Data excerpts
────────────────────
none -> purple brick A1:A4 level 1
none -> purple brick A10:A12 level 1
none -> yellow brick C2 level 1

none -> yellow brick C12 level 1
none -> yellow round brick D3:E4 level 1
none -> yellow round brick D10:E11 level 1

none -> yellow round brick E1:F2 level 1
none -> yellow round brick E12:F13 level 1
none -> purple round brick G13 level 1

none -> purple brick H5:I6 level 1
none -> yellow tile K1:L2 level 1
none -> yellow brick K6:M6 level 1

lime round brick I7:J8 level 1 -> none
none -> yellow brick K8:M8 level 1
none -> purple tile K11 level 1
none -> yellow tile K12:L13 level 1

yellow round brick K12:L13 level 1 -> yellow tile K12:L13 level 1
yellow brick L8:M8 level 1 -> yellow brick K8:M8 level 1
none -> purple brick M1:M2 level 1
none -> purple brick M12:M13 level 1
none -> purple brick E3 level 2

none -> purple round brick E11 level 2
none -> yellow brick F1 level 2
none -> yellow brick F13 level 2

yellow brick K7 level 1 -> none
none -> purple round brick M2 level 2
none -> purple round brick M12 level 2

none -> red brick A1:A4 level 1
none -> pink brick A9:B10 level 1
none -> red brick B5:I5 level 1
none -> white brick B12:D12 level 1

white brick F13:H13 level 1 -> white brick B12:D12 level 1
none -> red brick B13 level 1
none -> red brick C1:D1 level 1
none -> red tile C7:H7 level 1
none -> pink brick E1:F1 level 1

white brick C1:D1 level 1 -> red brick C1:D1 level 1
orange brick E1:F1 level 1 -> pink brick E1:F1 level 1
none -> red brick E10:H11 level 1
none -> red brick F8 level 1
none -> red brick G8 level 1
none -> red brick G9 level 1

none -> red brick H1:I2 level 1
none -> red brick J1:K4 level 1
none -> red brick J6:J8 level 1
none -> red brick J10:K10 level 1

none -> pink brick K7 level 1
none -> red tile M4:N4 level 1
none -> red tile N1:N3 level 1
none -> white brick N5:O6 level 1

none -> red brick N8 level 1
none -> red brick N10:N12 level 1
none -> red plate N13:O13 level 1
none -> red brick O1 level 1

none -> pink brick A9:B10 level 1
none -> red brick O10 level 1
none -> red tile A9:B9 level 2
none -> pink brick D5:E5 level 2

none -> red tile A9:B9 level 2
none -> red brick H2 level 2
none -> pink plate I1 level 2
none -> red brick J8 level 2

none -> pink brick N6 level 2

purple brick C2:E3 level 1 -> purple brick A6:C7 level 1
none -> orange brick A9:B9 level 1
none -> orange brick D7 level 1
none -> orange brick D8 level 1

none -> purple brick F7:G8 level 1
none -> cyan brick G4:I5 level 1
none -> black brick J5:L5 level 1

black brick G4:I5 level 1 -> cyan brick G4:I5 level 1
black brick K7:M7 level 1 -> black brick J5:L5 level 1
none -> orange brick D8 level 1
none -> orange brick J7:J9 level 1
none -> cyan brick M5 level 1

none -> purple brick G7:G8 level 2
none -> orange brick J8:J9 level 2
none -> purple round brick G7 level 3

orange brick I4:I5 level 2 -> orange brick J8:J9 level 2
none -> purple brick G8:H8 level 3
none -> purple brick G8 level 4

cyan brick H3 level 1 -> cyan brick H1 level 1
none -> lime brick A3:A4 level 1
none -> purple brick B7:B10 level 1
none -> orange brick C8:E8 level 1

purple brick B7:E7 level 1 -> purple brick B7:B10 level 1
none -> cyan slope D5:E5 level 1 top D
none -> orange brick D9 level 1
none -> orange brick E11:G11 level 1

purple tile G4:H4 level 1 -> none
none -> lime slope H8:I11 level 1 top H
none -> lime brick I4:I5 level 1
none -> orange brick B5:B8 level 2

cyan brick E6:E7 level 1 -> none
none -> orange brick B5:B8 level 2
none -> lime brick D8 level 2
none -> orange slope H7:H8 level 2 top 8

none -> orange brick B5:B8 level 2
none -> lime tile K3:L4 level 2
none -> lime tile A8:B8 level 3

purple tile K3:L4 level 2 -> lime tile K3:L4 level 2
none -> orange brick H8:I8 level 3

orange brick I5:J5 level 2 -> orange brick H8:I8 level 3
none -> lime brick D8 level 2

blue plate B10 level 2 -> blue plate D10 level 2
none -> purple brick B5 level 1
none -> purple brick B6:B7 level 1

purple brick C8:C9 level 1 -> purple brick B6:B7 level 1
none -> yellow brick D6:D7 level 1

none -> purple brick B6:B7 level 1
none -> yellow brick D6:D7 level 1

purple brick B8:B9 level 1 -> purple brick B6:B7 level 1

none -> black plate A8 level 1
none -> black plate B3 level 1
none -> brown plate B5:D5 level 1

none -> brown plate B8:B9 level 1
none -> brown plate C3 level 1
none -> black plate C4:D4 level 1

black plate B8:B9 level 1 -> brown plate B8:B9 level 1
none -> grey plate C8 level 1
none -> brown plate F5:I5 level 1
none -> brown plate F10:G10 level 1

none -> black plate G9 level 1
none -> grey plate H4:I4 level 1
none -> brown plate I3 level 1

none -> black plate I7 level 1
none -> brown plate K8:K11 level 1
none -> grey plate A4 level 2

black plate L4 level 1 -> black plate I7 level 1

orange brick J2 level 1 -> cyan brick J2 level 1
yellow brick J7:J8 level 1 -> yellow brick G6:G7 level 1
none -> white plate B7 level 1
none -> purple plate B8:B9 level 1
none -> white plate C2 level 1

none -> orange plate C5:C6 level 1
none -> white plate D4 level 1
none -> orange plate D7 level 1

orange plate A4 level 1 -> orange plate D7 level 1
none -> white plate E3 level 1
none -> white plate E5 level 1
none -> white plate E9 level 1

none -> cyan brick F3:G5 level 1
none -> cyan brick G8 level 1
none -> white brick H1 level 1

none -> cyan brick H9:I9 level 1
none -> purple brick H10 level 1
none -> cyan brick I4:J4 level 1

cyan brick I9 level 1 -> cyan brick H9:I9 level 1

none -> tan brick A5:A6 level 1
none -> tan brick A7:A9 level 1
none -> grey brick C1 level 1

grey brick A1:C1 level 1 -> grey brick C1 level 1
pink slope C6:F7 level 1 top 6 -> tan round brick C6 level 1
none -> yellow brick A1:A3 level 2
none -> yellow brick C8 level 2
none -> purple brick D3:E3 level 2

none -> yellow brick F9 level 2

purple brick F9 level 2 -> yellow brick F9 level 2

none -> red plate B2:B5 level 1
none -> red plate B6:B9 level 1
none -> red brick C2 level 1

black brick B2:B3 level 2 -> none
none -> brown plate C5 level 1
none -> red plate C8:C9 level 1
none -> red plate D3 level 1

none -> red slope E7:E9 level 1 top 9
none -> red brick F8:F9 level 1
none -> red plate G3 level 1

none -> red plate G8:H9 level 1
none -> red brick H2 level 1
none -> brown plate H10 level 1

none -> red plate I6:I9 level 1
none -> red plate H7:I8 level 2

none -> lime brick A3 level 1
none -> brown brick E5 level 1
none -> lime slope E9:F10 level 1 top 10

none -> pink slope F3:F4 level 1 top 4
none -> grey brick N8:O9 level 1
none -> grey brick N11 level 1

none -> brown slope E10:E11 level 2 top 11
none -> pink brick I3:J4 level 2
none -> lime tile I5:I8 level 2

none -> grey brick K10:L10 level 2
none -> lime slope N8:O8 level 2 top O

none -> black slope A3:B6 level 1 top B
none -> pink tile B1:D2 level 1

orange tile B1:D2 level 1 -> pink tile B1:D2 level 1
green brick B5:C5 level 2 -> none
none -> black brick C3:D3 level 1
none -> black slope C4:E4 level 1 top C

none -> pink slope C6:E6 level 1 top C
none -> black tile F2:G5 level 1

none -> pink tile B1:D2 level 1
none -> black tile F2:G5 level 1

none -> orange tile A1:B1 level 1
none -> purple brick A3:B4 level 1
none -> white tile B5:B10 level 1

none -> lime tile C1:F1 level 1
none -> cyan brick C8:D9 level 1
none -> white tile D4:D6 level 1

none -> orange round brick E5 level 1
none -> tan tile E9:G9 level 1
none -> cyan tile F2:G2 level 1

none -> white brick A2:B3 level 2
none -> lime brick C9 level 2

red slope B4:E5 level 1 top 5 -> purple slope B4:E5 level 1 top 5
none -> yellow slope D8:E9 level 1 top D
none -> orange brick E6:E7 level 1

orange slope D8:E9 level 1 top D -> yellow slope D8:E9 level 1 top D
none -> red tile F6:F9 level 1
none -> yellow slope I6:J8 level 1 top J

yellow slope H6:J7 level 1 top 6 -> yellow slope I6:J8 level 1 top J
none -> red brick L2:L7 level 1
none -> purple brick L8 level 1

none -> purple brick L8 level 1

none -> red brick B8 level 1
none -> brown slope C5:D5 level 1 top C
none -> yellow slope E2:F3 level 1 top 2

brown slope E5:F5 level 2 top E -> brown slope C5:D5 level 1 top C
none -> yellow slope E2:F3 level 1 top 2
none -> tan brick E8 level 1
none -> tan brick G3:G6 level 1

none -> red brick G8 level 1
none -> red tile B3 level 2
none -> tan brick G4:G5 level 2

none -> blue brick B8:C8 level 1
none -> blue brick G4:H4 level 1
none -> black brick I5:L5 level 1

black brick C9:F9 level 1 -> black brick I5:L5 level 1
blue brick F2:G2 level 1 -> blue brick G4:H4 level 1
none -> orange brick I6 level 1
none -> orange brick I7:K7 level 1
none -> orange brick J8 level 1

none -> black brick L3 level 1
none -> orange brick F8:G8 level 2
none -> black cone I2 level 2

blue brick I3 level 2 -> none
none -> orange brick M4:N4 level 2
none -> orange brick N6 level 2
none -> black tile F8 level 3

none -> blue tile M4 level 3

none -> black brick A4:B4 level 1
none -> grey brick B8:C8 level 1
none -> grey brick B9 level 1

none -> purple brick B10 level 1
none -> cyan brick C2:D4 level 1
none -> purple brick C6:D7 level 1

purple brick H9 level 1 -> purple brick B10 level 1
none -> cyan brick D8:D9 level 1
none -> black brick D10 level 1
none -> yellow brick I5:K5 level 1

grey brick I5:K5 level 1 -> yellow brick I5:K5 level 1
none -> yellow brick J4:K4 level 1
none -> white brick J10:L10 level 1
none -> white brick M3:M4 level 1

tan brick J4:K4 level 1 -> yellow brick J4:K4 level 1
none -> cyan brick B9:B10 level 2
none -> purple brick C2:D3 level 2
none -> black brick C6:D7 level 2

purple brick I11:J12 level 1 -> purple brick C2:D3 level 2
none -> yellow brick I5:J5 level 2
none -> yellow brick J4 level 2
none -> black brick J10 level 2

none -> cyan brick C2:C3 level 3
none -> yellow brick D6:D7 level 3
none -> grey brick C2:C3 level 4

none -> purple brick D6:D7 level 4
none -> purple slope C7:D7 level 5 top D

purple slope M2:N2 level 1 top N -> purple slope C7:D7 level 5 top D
────────────────────
**Problem statement**
Quote exactly the stretch of lines above that starts at the first one and ends at the line with "none -> red brick B5:I5 level 1", and nothing beyond it.

**Your solution**
none -> purple brick A1:A4 level 1
none -> purple brick A10:A12 level 1
none -> yellow brick C2 level 1

none -> yellow brick C12 level 1
none -> yellow round brick D3:E4 level 1
none -> yellow round brick D10:E11 level 1

none -> yellow round brick E1:F2 level 1
none -> yellow round brick E12:F13 level 1
none -> purple round brick G13 level 1

none -> purple brick H5:I6 level 1
none -> yellow tile K1:L2 level 1
none -> yellow brick K6:M6 level 1

lime round brick I7:J8 level 1 -> none
none -> yellow brick K8:M8 level 1
none -> purple tile K11 level 1
none -> yellow tile K12:L13 level 1

yellow round brick K12:L13 level 1 -> yellow tile K12:L13 level 1
yellow brick L8:M8 level 1 -> yellow brick K8:M8 level 1
none -> purple brick M1:M2 level 1
none -> purple brick M12:M13 level 1
none -> purple brick E3 level 2

none -> purple round brick E11 level 2
none -> yellow brick F1 level 2
none -> yellow brick F13 level 2

yellow brick K7 level 1 -> none
none -> purple round brick M2 level 2
none -> purple round brick M12 level 2

none -> red brick A1:A4 level 1
none -> pink brick A9:B10 level 1
none -> red brick B5:I5 level 1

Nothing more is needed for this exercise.